# [TASK REQUIREMENTS]
Please output only the lines that begin at the line with "purple headphones: 0 -> 2" and run through the end of the entries below, exactly as written. Drop all pictures.

# [Records drawn from a dataset]

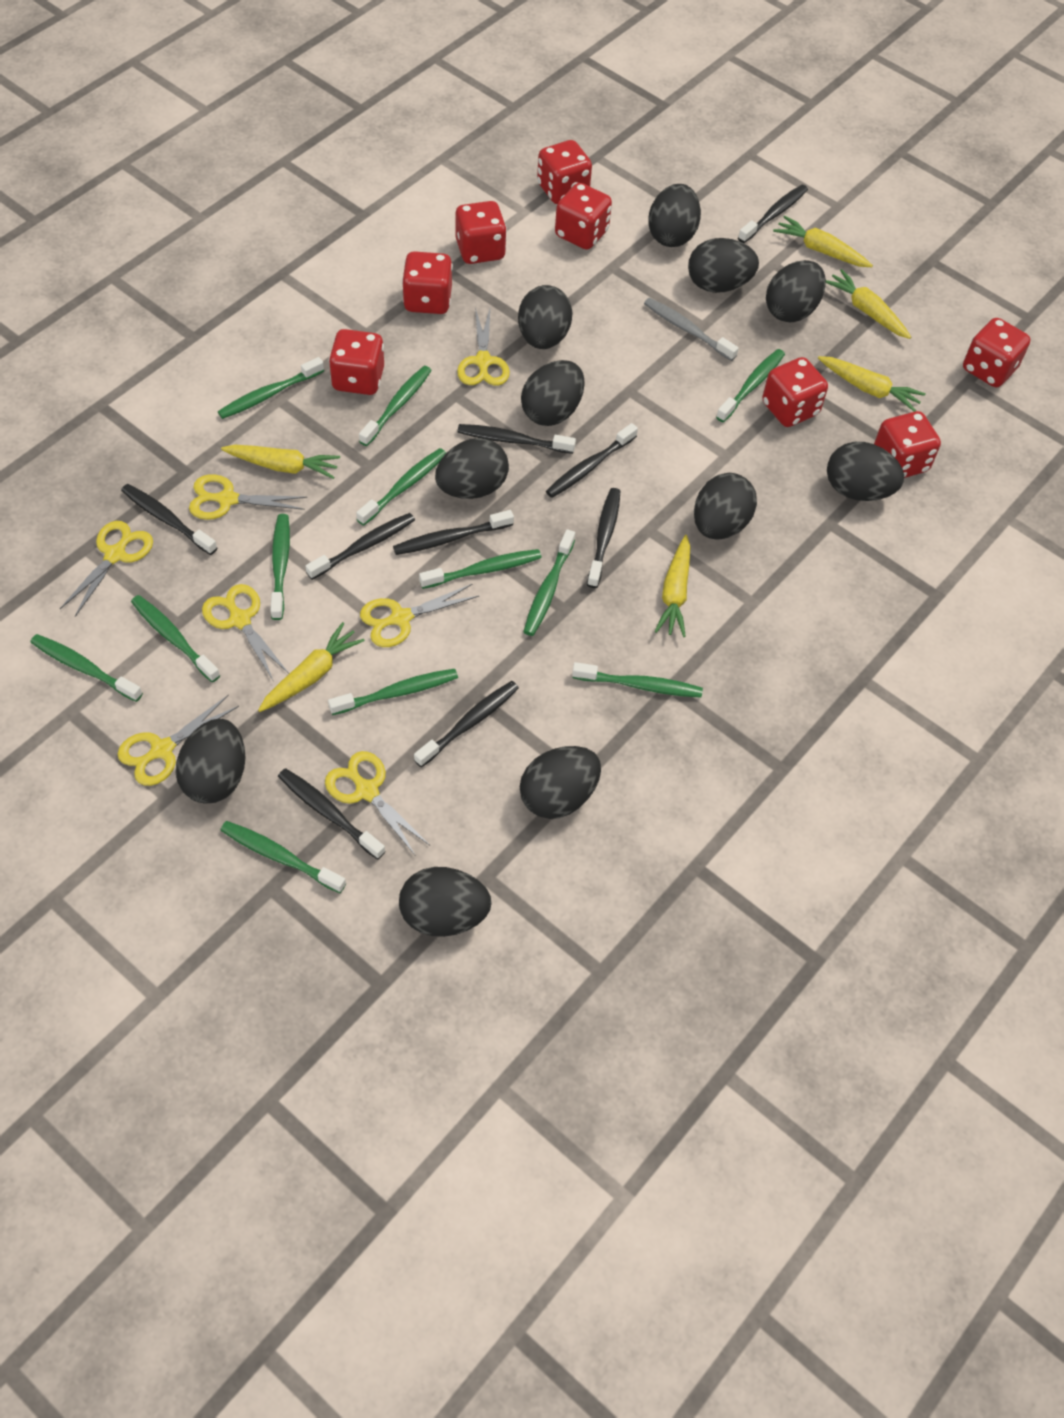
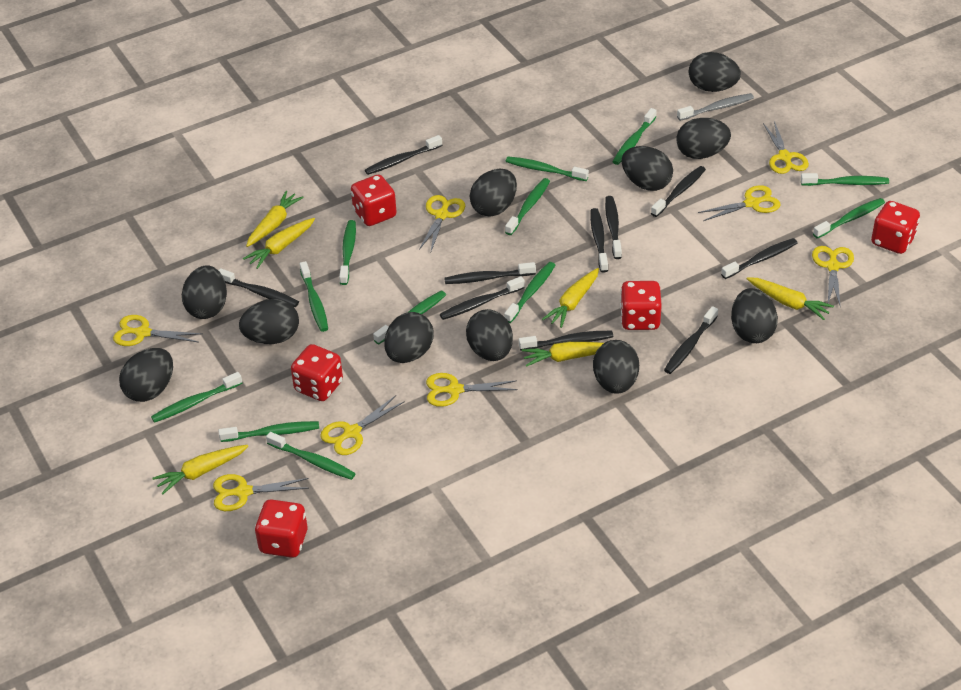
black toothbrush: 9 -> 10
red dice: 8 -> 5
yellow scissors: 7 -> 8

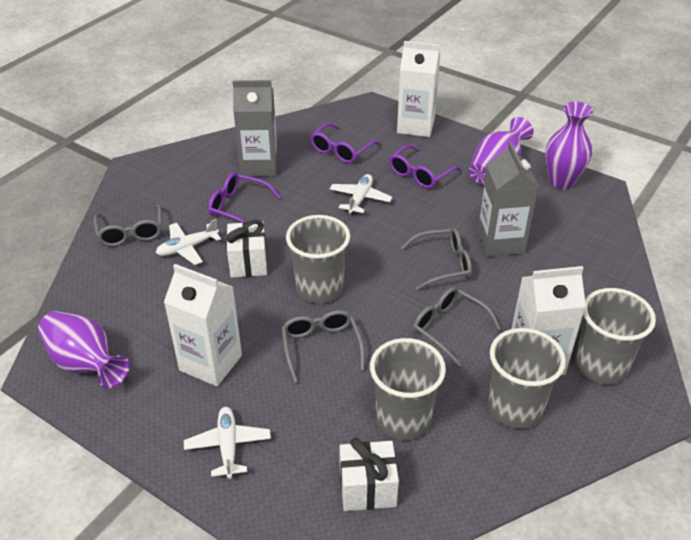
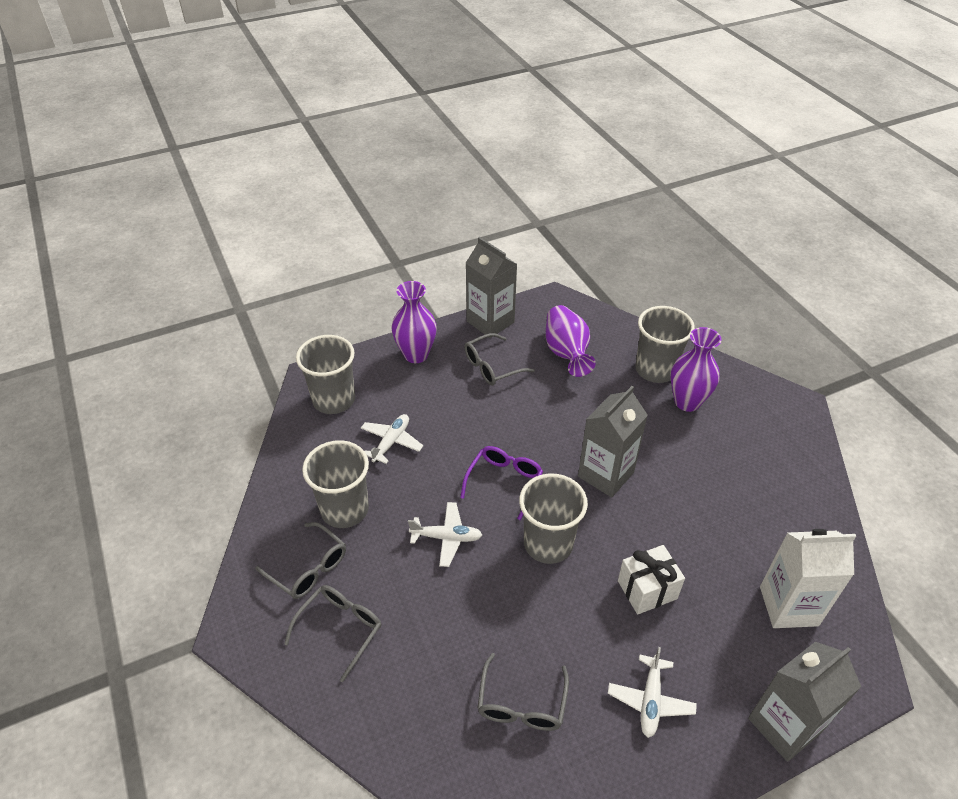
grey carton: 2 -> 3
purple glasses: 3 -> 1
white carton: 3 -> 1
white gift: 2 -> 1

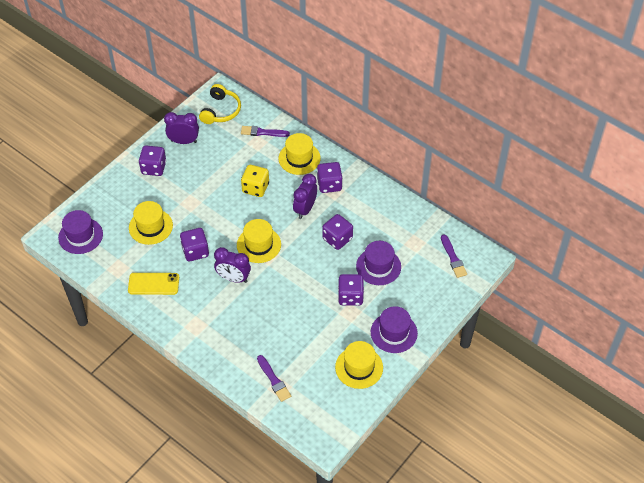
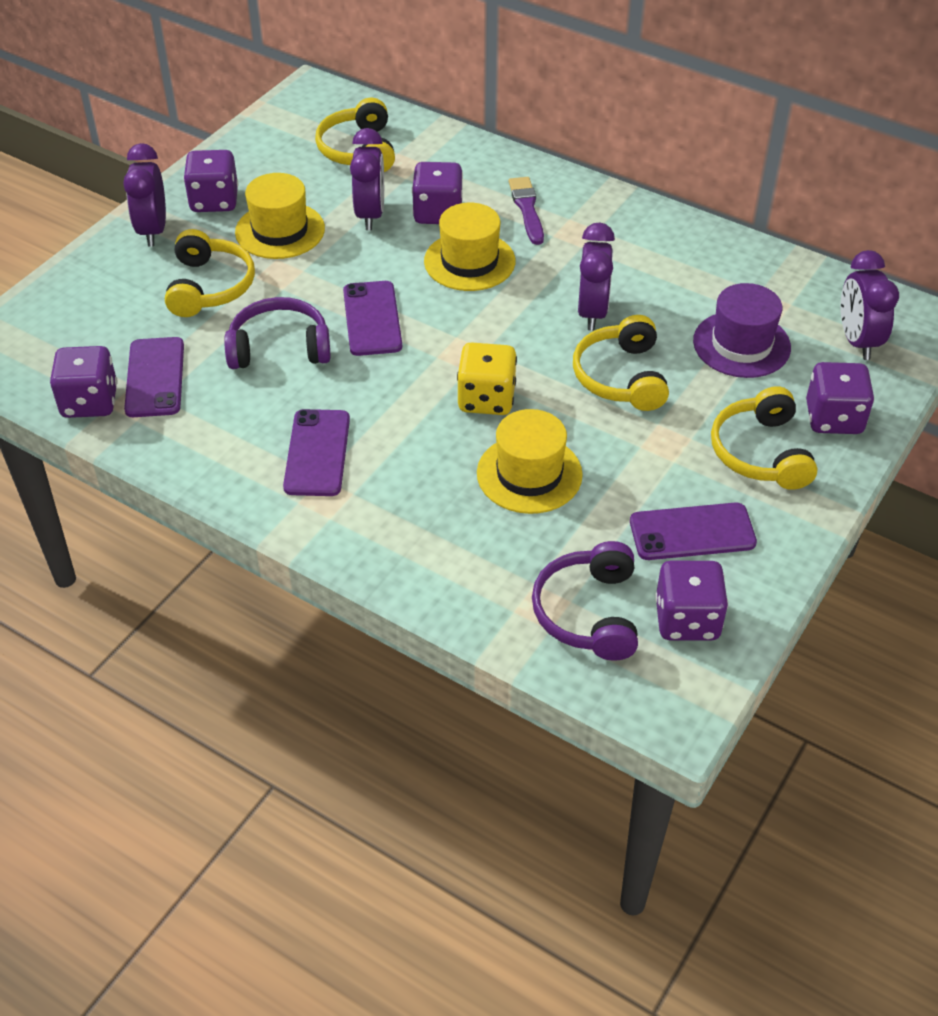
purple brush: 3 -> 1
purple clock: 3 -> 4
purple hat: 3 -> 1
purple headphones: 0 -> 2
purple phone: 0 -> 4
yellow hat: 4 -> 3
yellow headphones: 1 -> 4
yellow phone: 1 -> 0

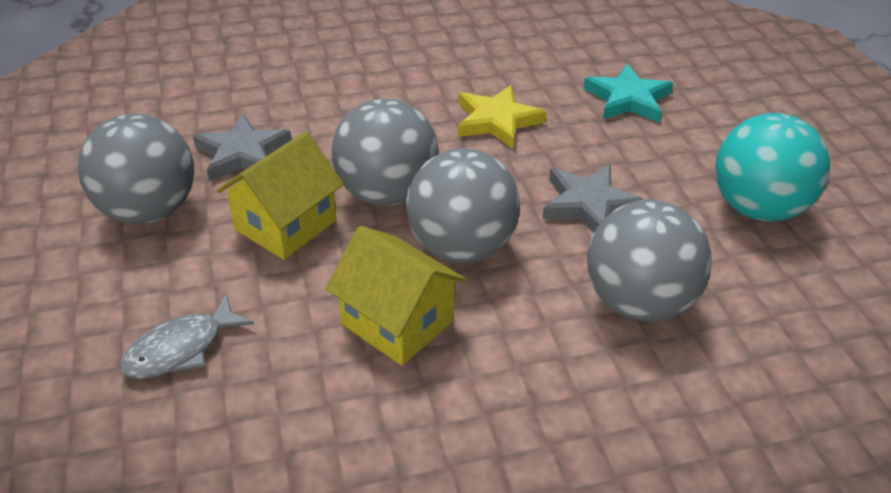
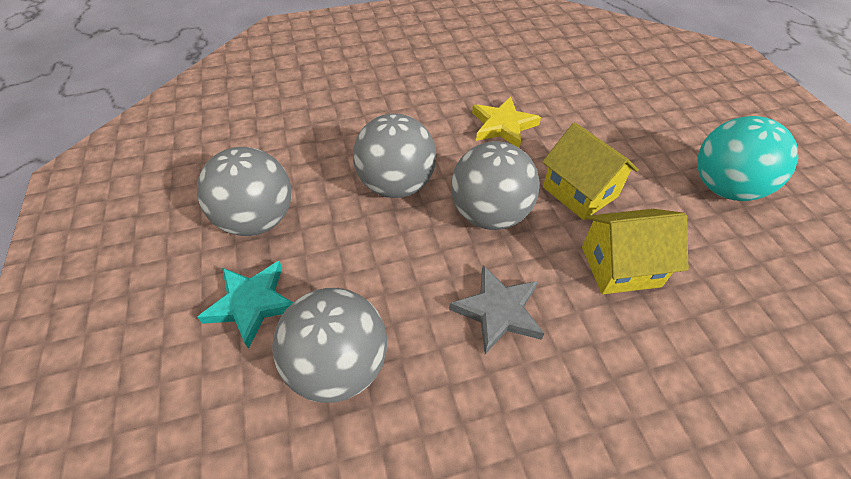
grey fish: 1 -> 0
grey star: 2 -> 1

# [RESPONSE AREA]
purple headphones: 0 -> 2
purple phone: 0 -> 4
yellow hat: 4 -> 3
yellow headphones: 1 -> 4
yellow phone: 1 -> 0

grey fish: 1 -> 0
grey star: 2 -> 1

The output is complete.